• [Source data]
################

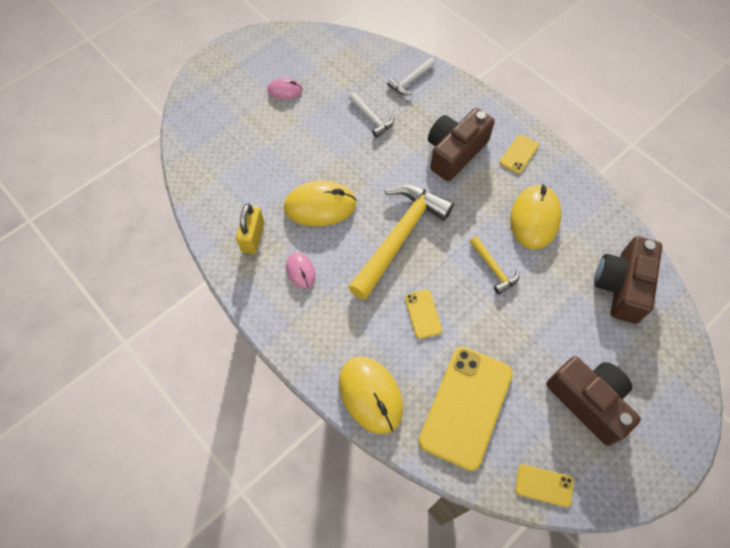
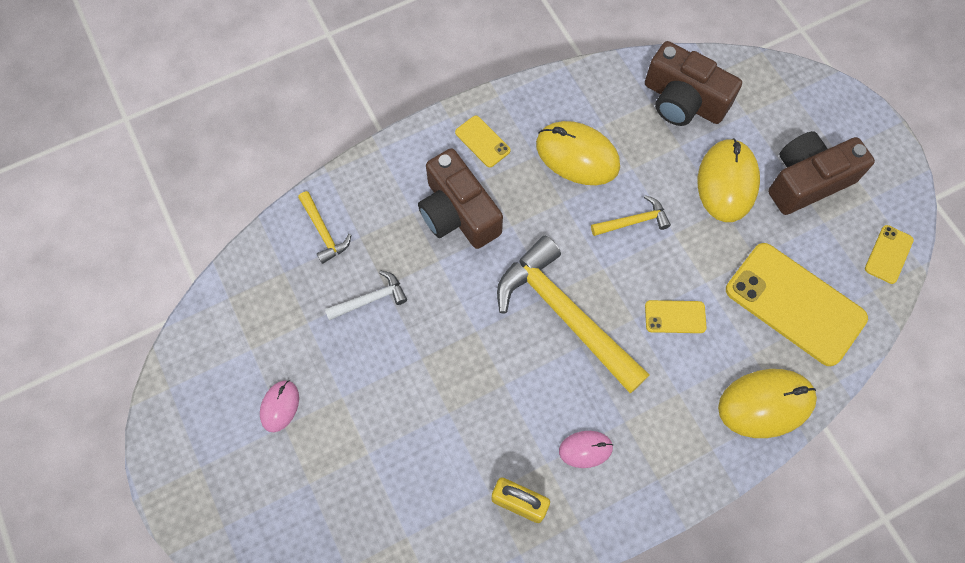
camera: 75 degrees left, 5 degrees up
(320, 206) = (493, 402): yellow mouse -> yellow mouse (727, 182)
(410, 80) = (323, 232): white hammer -> yellow hammer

################

• [Your goal]
This exercise needs every line of the listing that contains the word "yellow".

• [Task response]
(320, 206) = (493, 402): yellow mouse -> yellow mouse (727, 182)
(410, 80) = (323, 232): white hammer -> yellow hammer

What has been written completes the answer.